## Available data
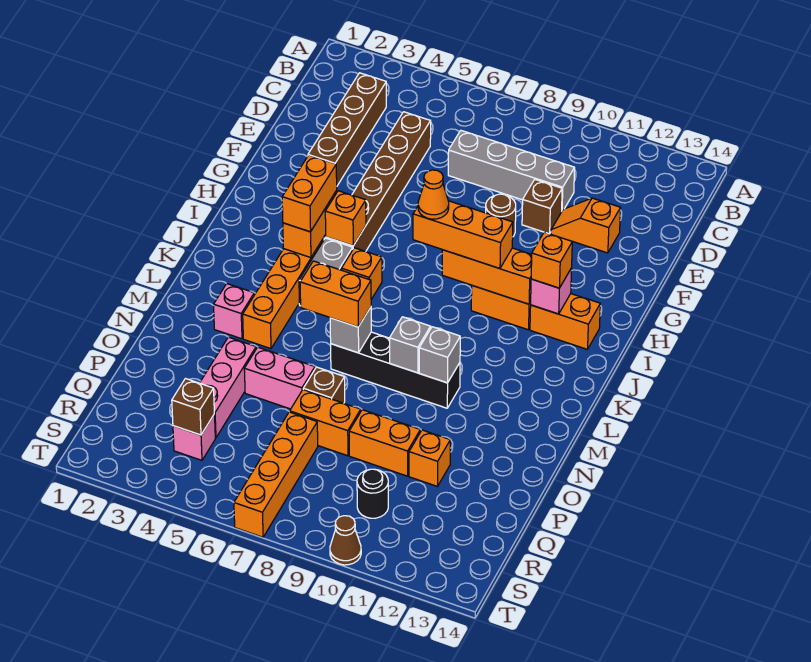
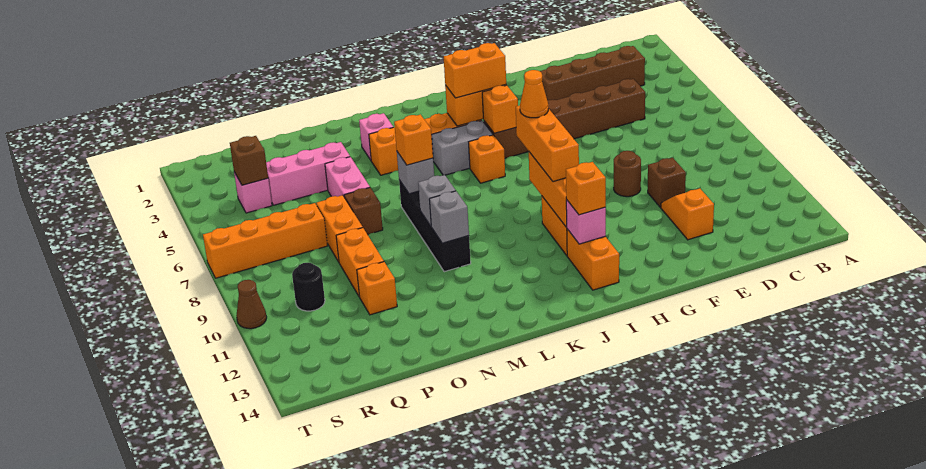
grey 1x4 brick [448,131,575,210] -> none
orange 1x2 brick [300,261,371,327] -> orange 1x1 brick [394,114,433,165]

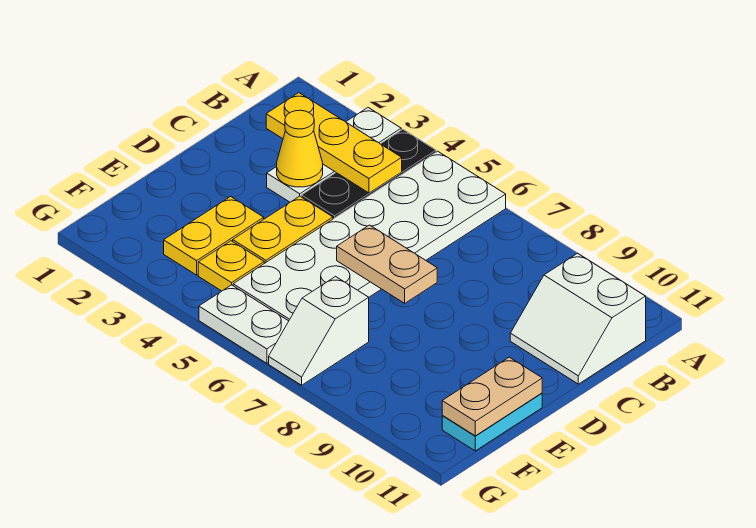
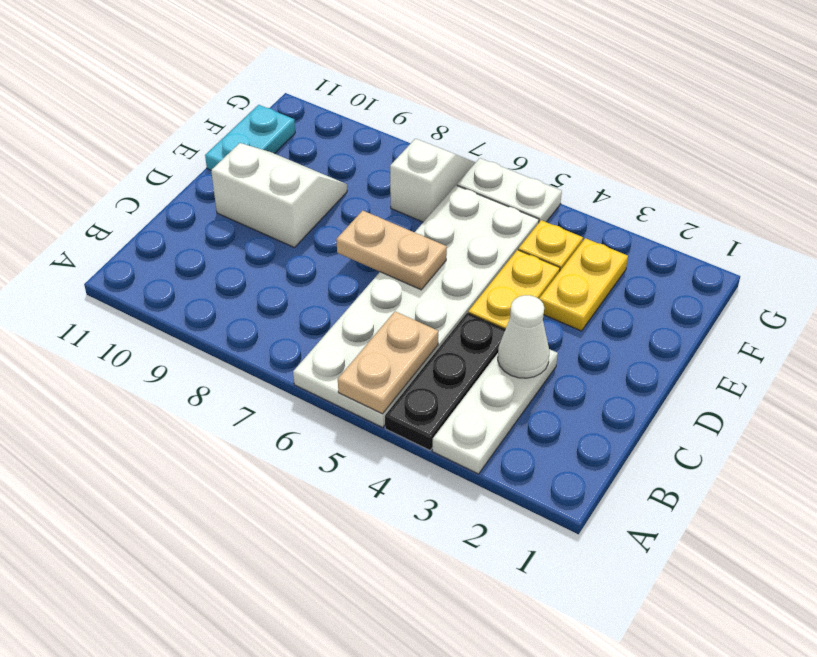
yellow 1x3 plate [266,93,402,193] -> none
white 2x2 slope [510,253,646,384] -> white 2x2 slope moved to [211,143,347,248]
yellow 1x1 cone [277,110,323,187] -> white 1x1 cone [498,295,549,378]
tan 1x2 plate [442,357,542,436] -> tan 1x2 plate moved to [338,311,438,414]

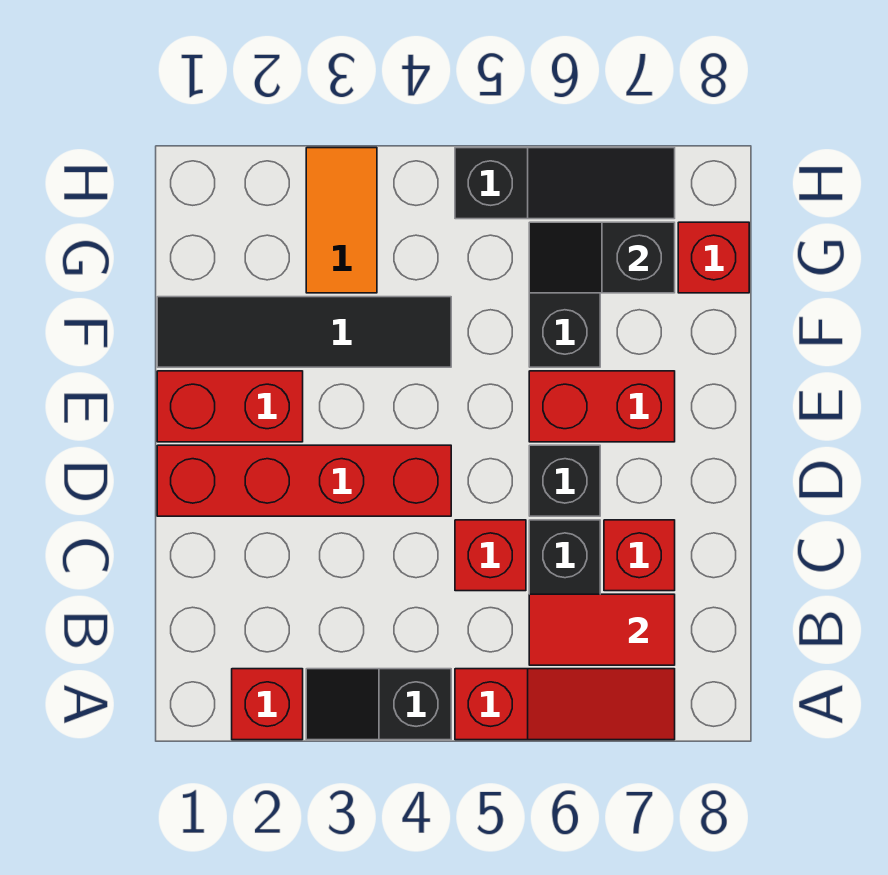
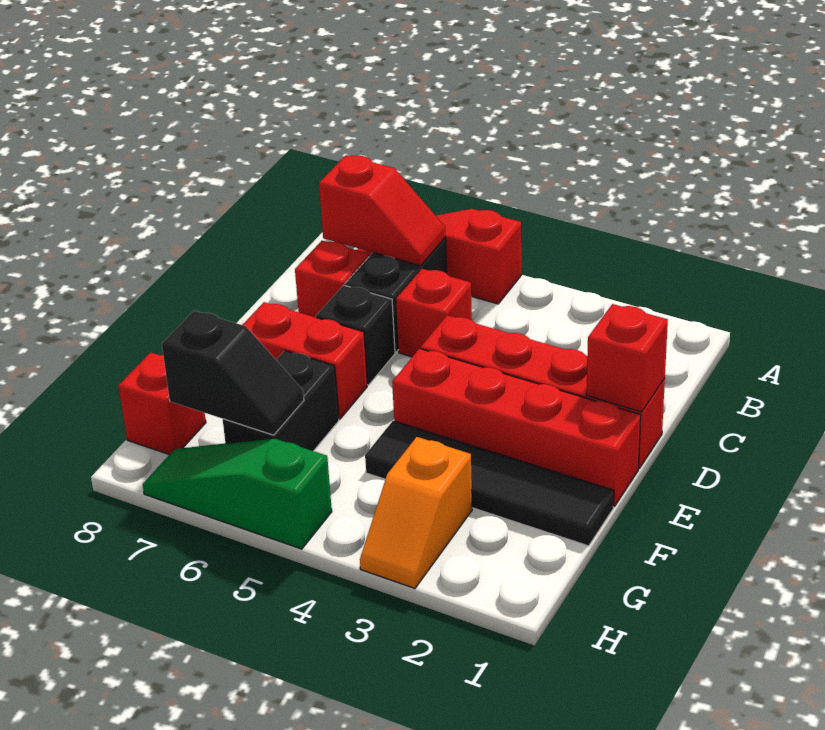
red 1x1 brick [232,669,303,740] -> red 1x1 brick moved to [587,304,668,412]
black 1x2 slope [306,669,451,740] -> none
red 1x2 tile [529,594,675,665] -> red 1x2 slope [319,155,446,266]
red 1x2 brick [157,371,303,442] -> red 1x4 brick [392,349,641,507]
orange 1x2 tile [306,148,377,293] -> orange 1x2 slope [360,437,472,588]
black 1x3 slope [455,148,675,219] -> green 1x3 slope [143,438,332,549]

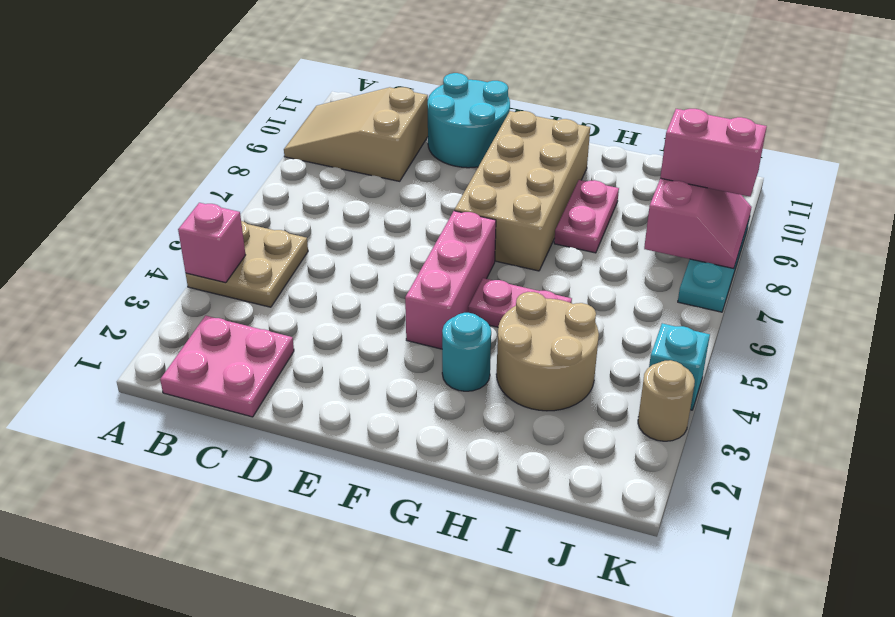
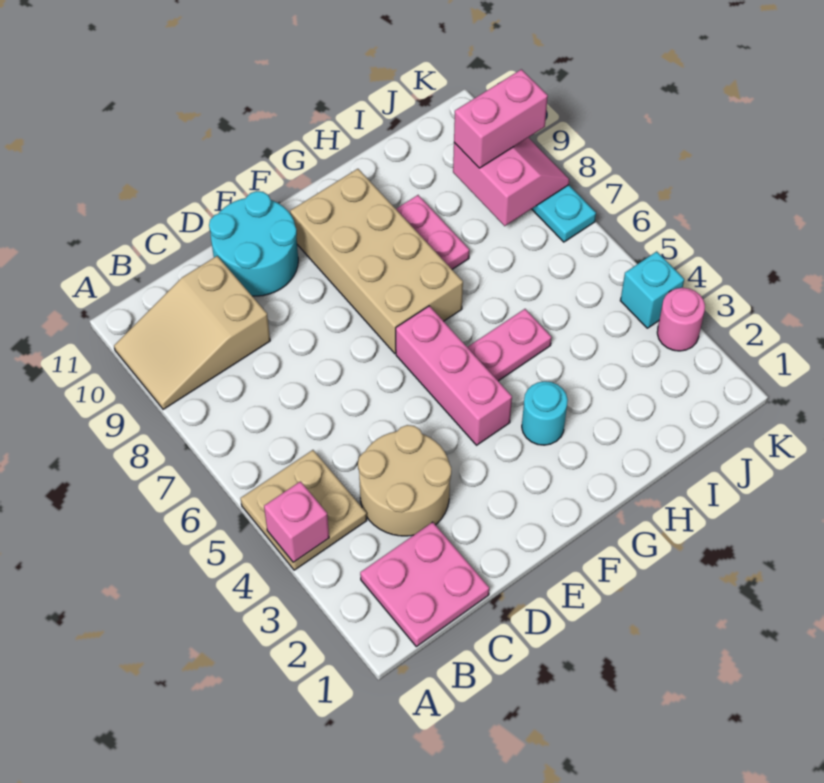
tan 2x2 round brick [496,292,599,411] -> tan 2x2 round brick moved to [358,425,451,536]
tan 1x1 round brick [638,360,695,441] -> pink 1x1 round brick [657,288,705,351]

## Task description
Set down word for word the lines above from the one with "orange 1x2 brick" up to and including the one with "black 1x3 slope". Omit every picture.

## Response to the exercise
orange 1x2 brick [300,261,371,327] -> orange 1x1 brick [394,114,433,165]

yellow 1x3 plate [266,93,402,193] -> none
white 2x2 slope [510,253,646,384] -> white 2x2 slope moved to [211,143,347,248]
yellow 1x1 cone [277,110,323,187] -> white 1x1 cone [498,295,549,378]
tan 1x2 plate [442,357,542,436] -> tan 1x2 plate moved to [338,311,438,414]

red 1x1 brick [232,669,303,740] -> red 1x1 brick moved to [587,304,668,412]
black 1x2 slope [306,669,451,740] -> none
red 1x2 tile [529,594,675,665] -> red 1x2 slope [319,155,446,266]
red 1x2 brick [157,371,303,442] -> red 1x4 brick [392,349,641,507]
orange 1x2 tile [306,148,377,293] -> orange 1x2 slope [360,437,472,588]
black 1x3 slope [455,148,675,219] -> green 1x3 slope [143,438,332,549]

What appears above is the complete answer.